▸ **TASK GOAL**
Once the line containing "AUDIO1: DFPlayer -> DY-SV5W" appears, output it and each remaining line of the records below exactly, with no pictures and nothing more.

======== MATERIAL PROVIDED

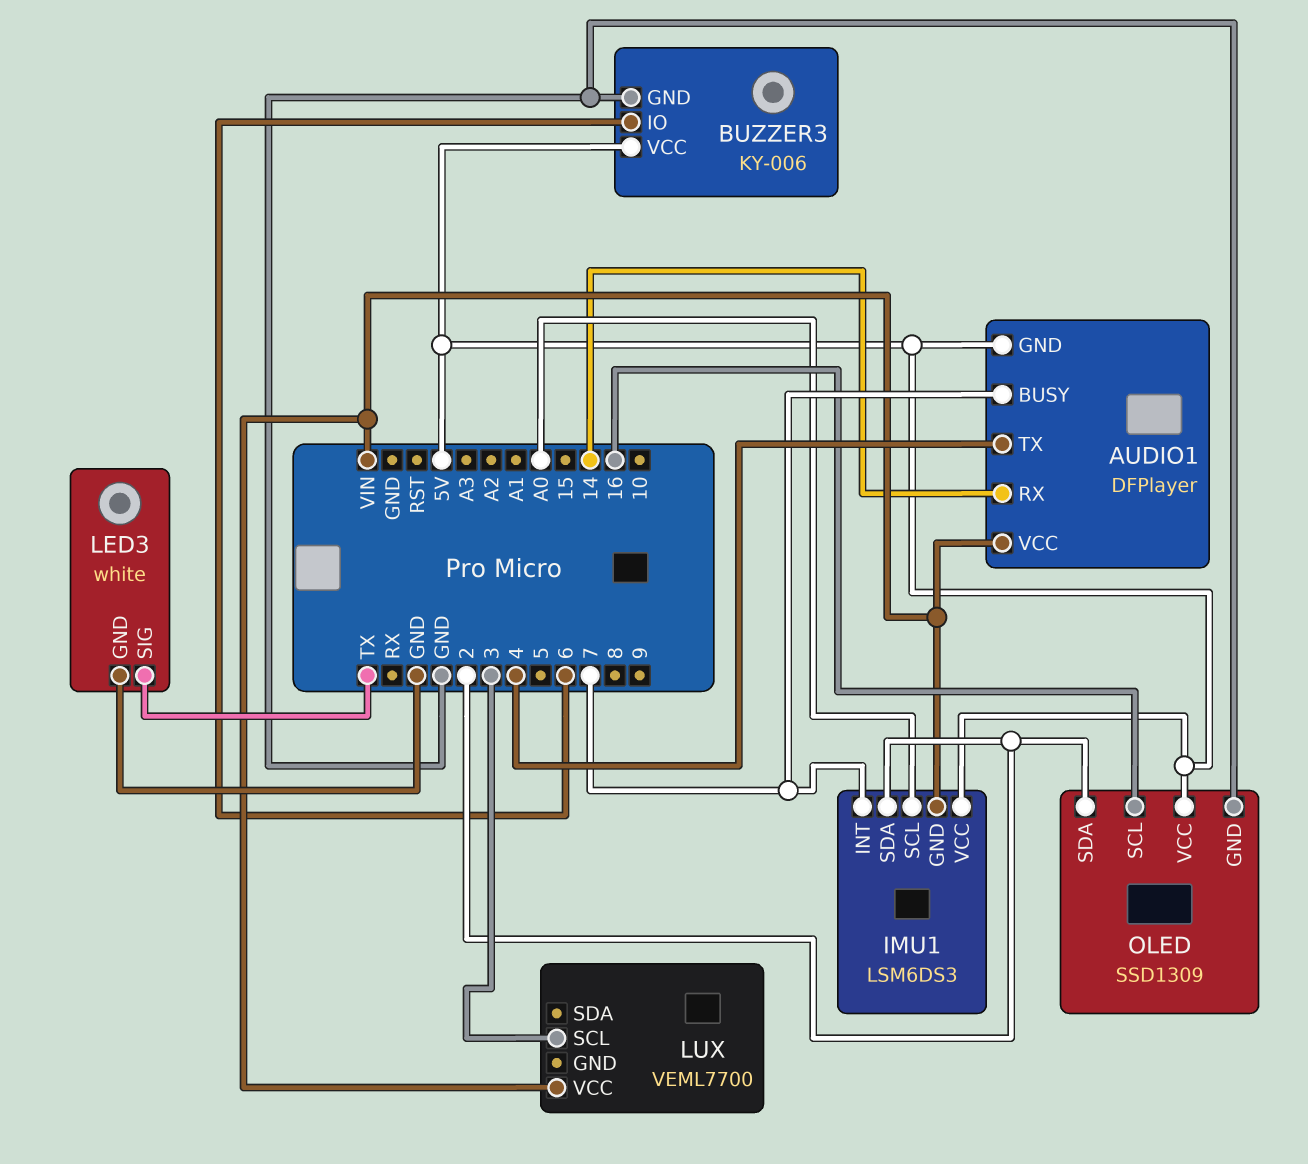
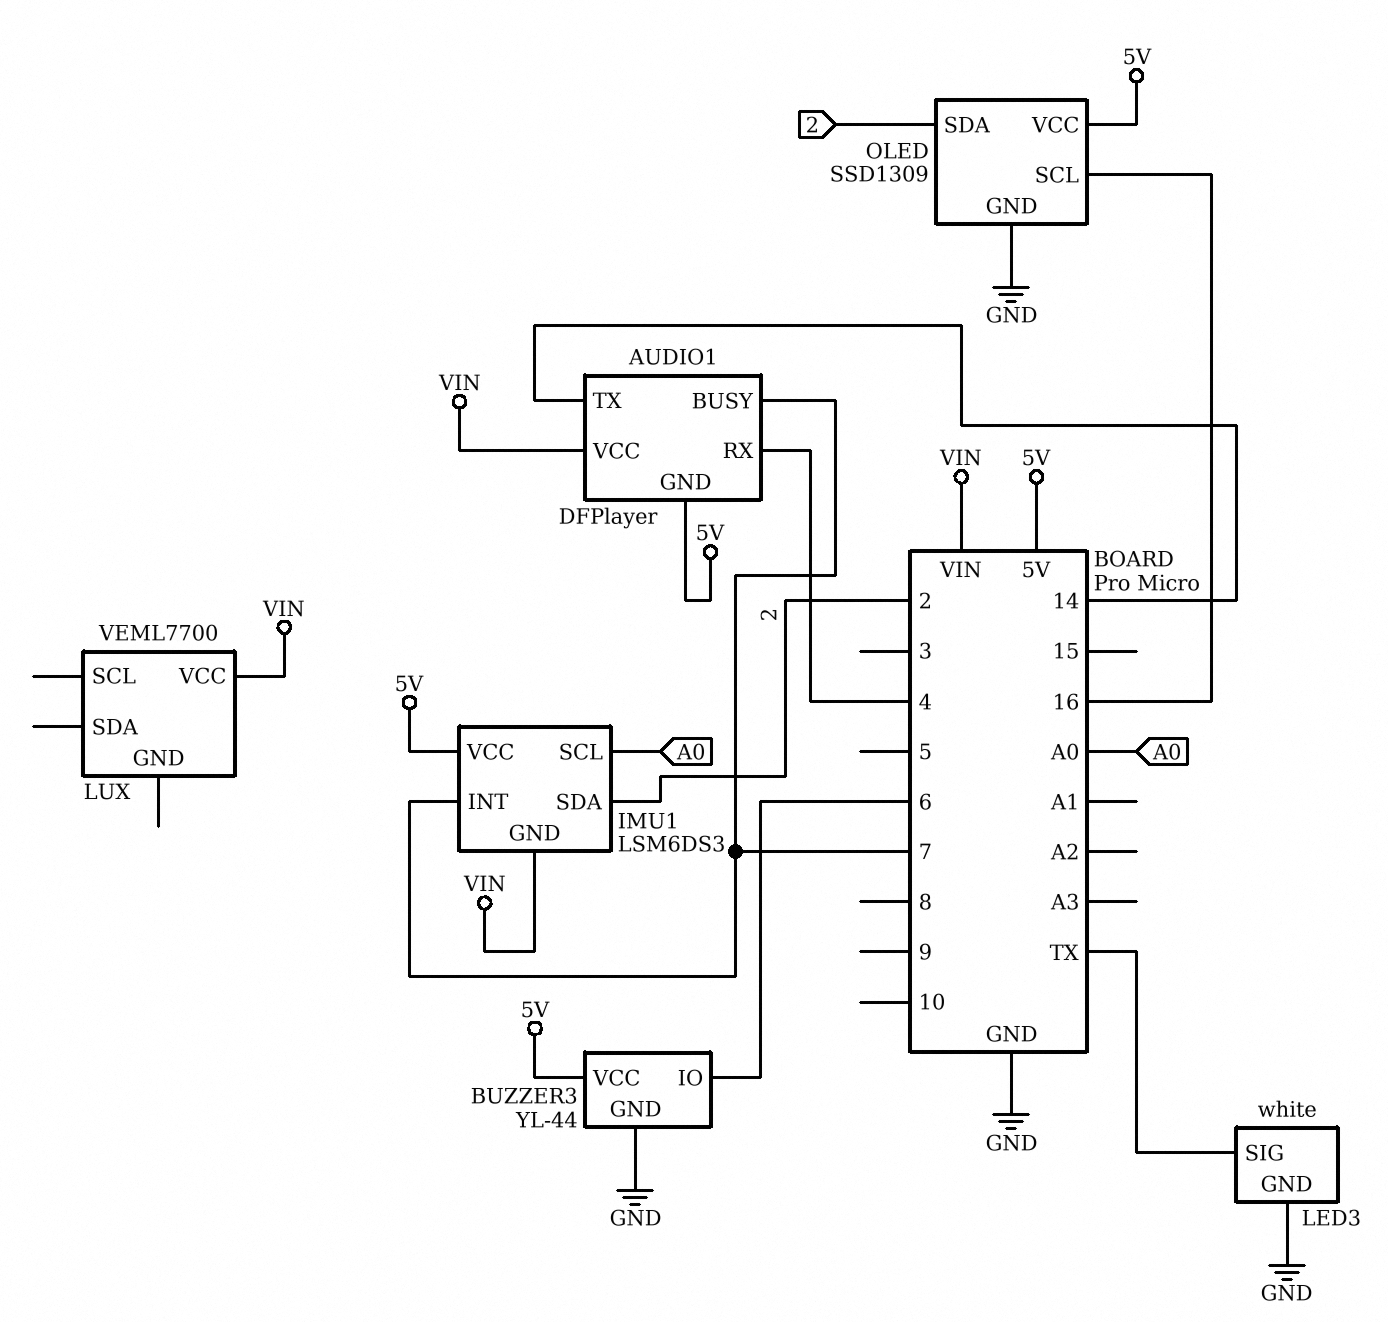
AUDIO1 pin RX: 14 -> 4
AUDIO1 pin TX: 4 -> 14
BUZZER3: KY-006 -> YL-44
LUX pin SCL: 3 -> none

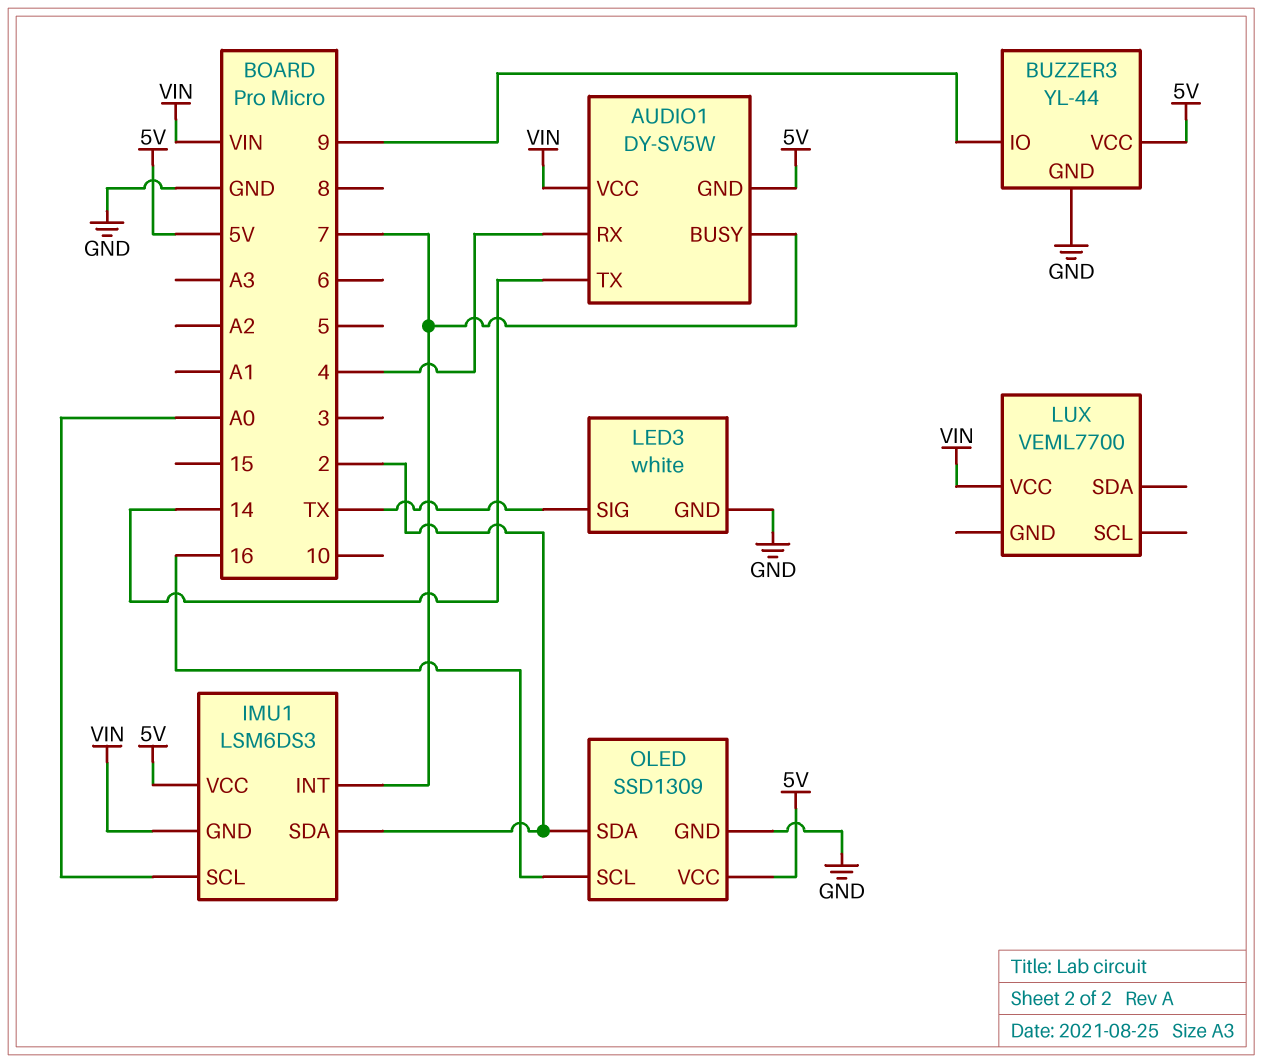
AUDIO1: DFPlayer -> DY-SV5W
BUZZER3 pin IO: 6 -> 9

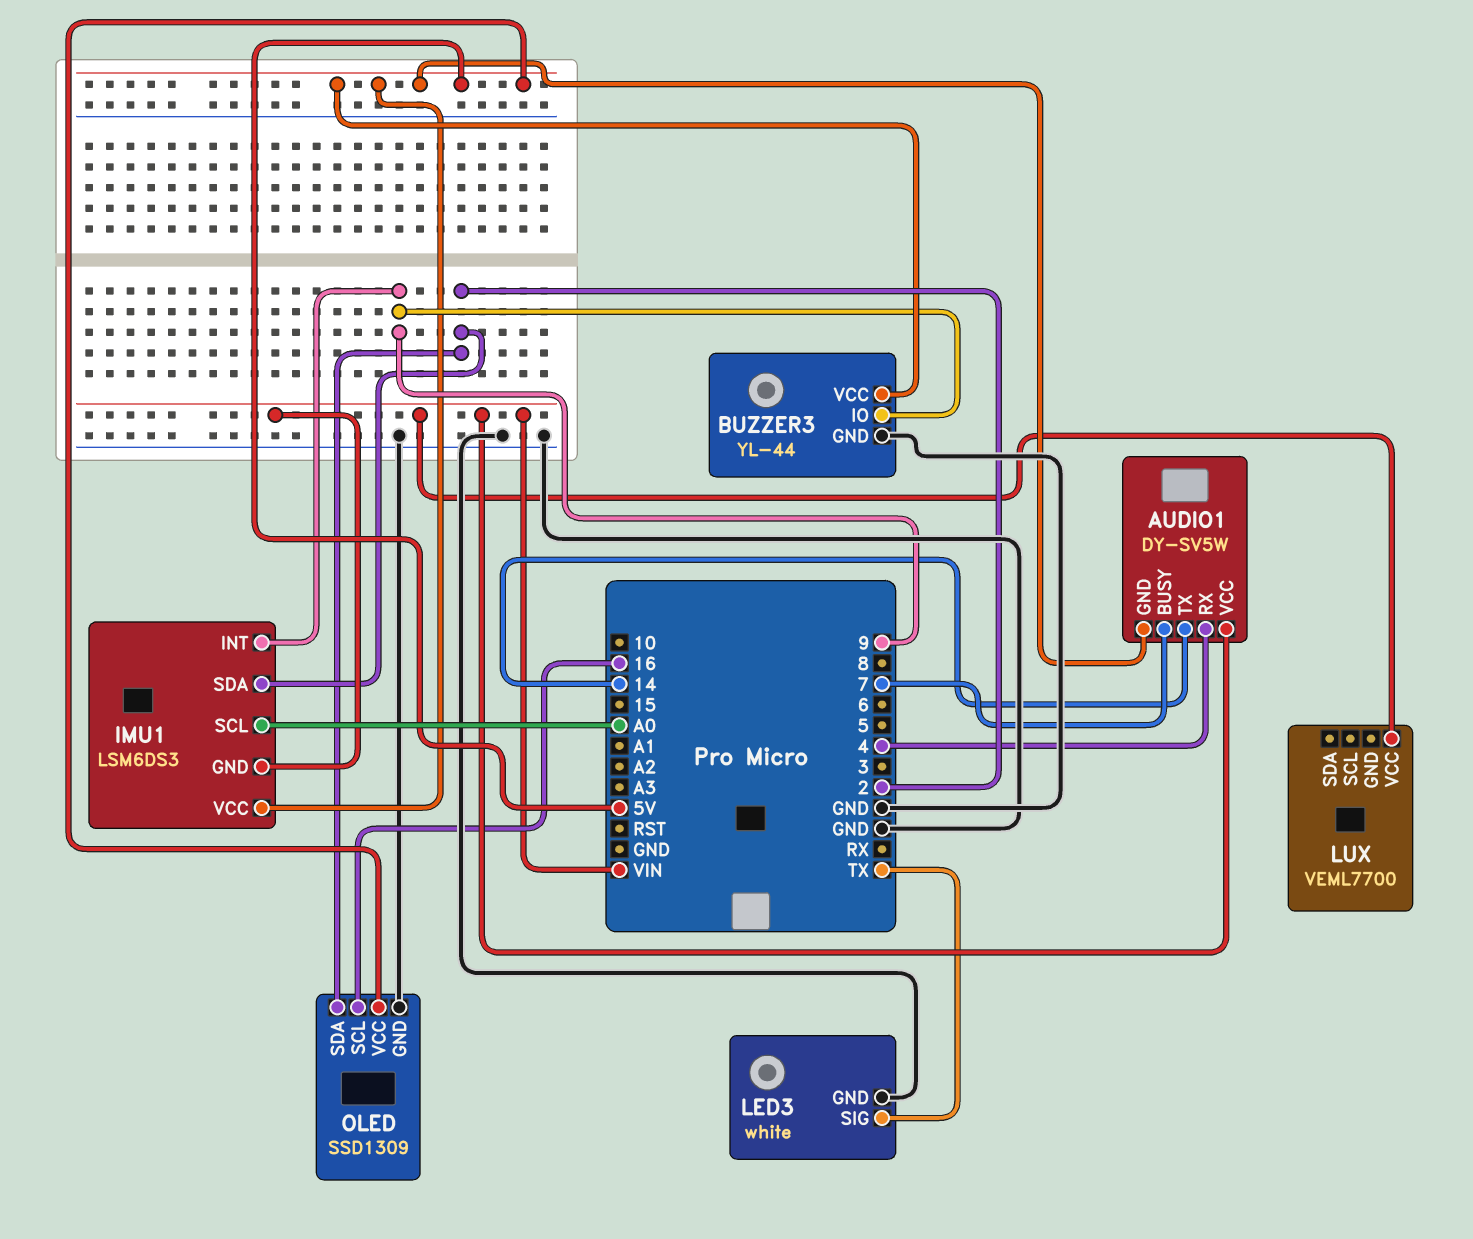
IMU1 pin INT: 7 -> 9

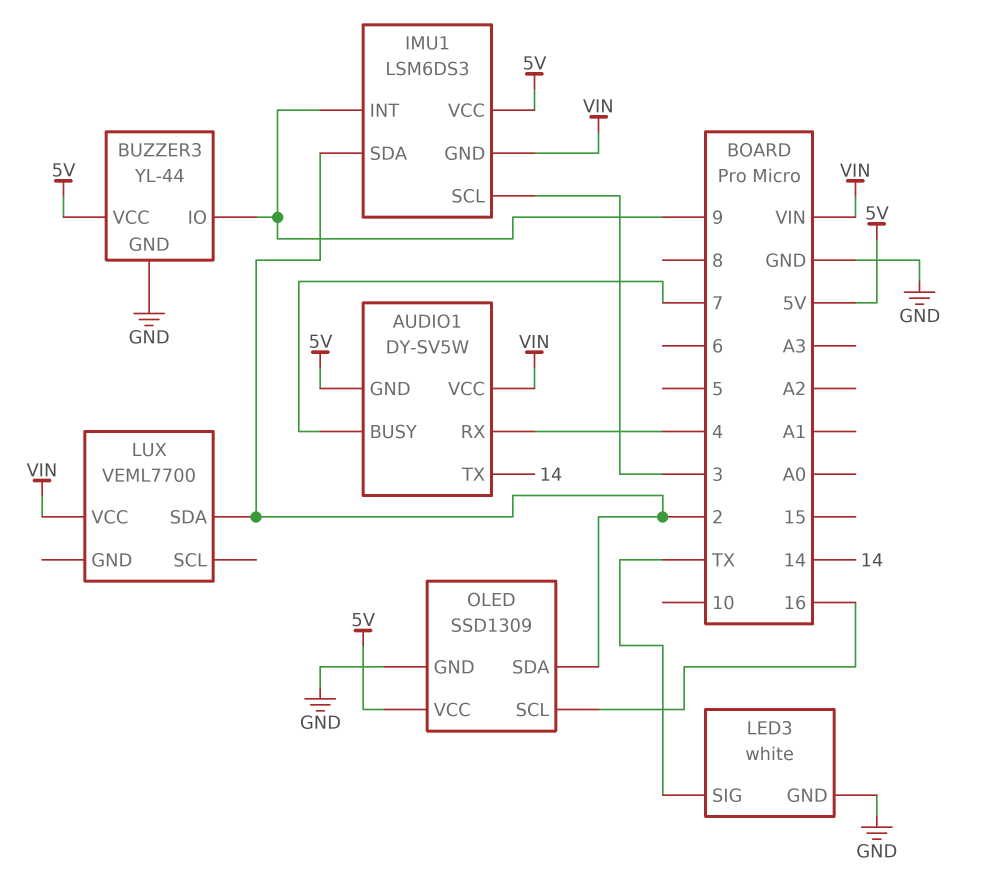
IMU1 pin SCL: A0 -> 3
LUX pin SDA: none -> 2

================

▸ **YOUR RESPONSE**
AUDIO1: DFPlayer -> DY-SV5W
BUZZER3 pin IO: 6 -> 9

IMU1 pin INT: 7 -> 9

IMU1 pin SCL: A0 -> 3
LUX pin SDA: none -> 2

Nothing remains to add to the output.